* WORK TO BE COMPLETED:
Could you retype, exactly and with no pictures, only the lines from the first line of the records below through the line that contains "red star [444,189] → blue star [748,441]"?
╭─ DATA TO USE
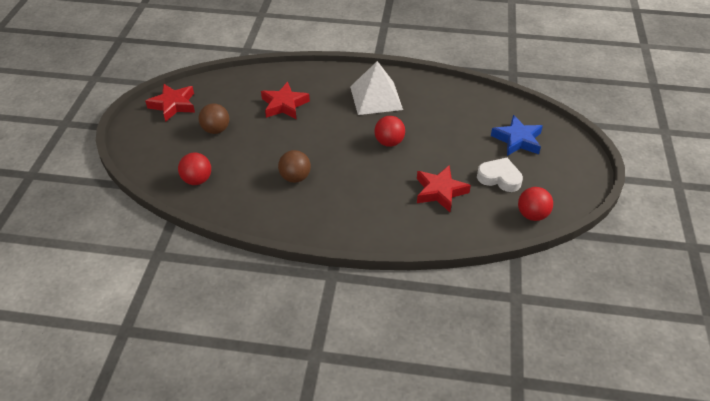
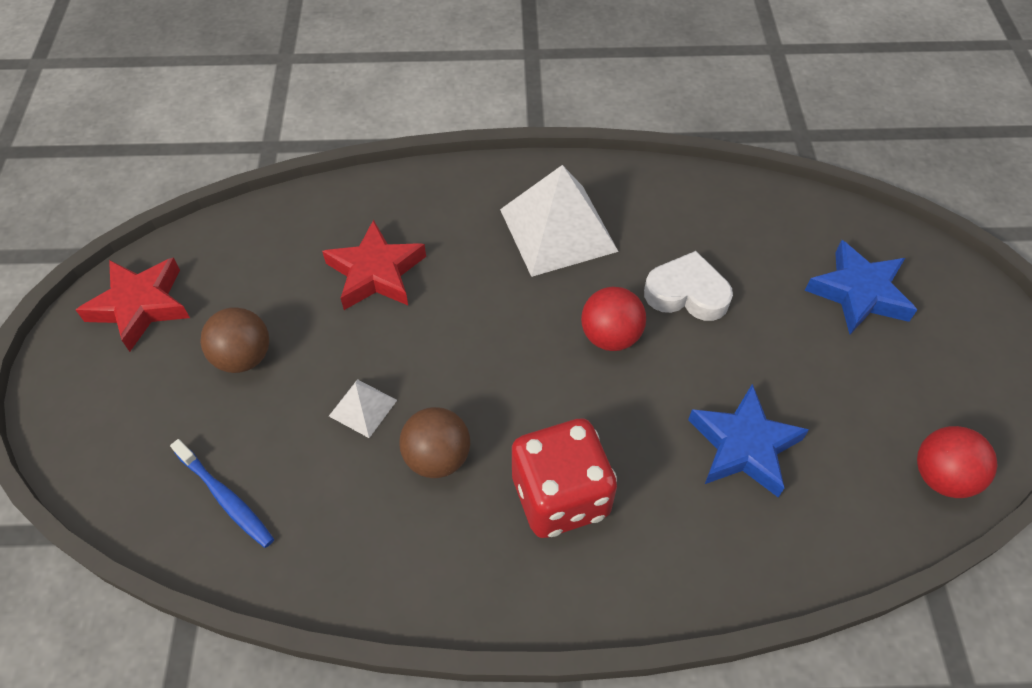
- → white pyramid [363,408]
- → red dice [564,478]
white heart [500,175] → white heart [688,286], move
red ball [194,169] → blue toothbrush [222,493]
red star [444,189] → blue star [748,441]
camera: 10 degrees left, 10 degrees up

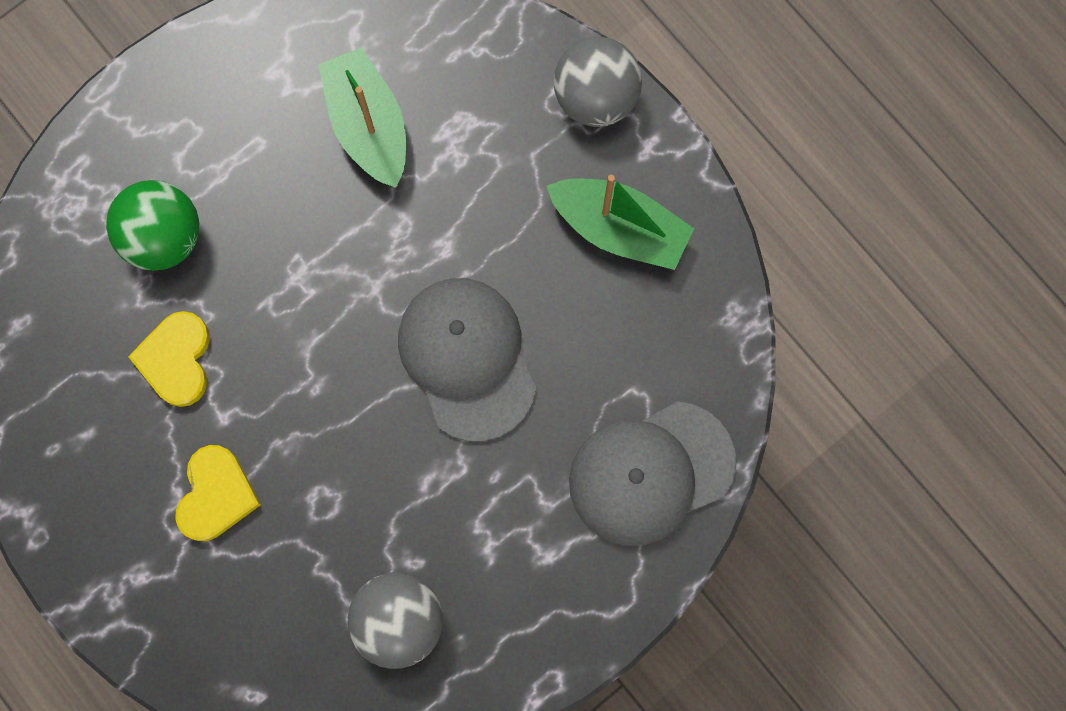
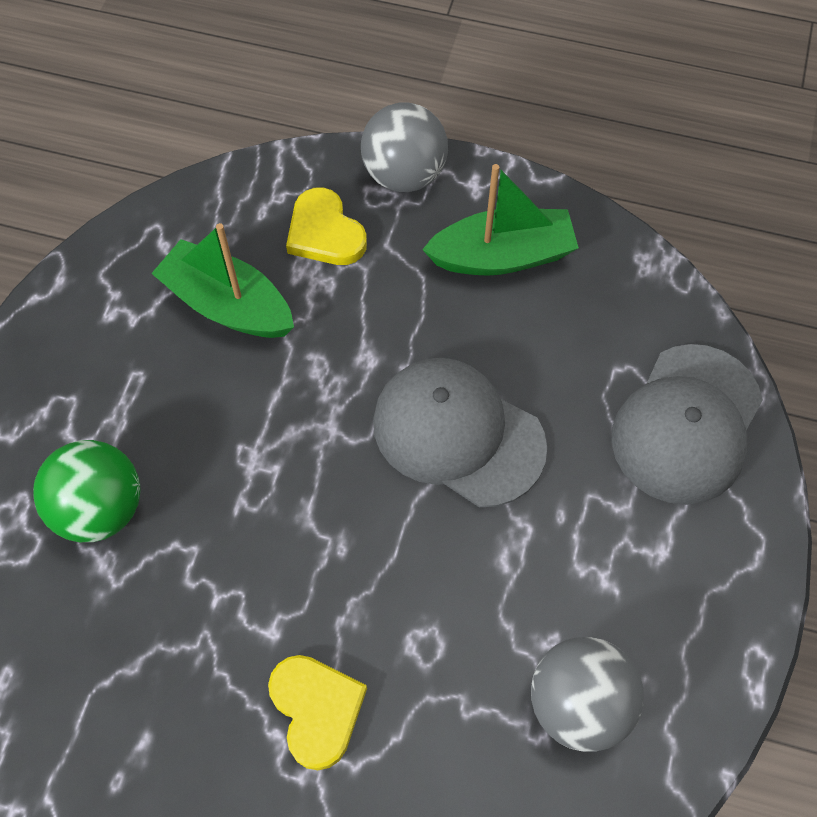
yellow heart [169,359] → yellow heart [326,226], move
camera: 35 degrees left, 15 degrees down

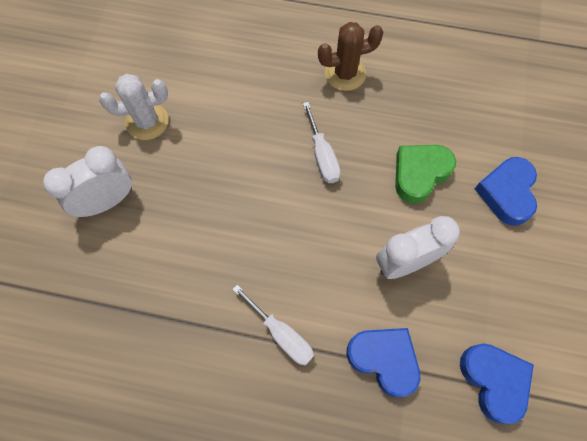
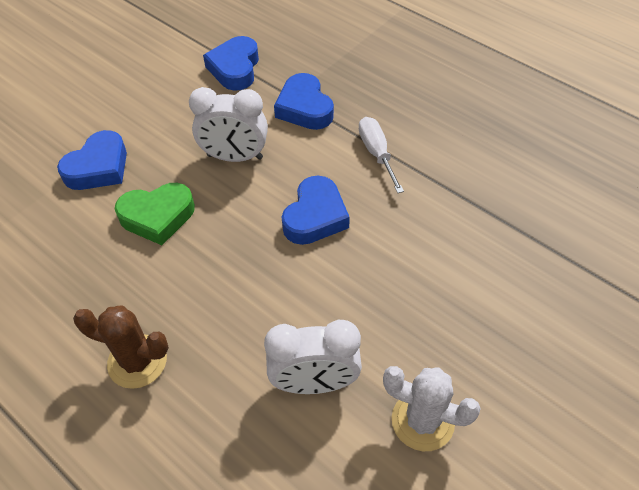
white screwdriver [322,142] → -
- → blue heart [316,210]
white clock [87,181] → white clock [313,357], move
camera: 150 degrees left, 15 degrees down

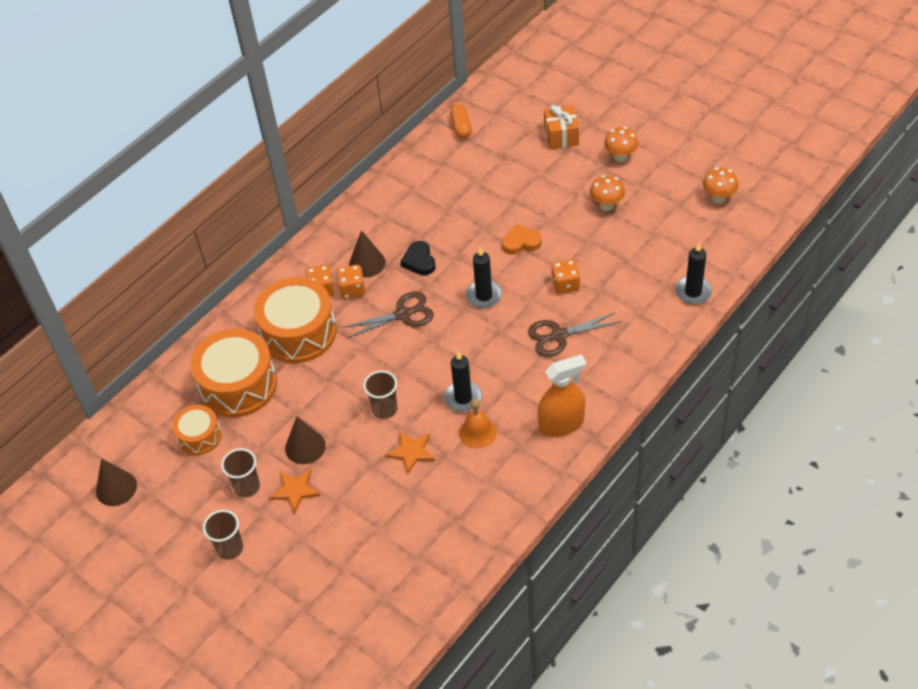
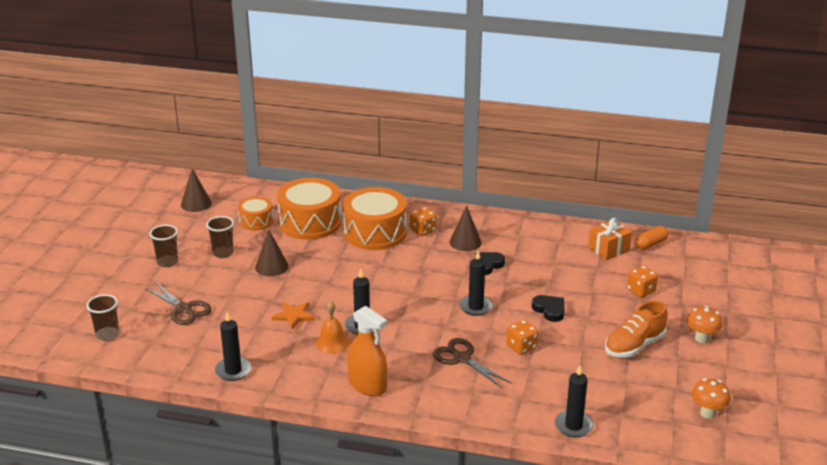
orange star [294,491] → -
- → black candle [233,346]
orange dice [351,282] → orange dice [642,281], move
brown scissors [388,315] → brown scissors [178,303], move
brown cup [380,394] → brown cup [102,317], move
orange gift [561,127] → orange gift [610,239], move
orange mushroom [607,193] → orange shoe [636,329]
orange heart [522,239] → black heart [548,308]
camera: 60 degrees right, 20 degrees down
╰─
* OUTPUT FOR THIS TASK:
- → white pyramid [363,408]
- → red dice [564,478]
white heart [500,175] → white heart [688,286], move
red ball [194,169] → blue toothbrush [222,493]
red star [444,189] → blue star [748,441]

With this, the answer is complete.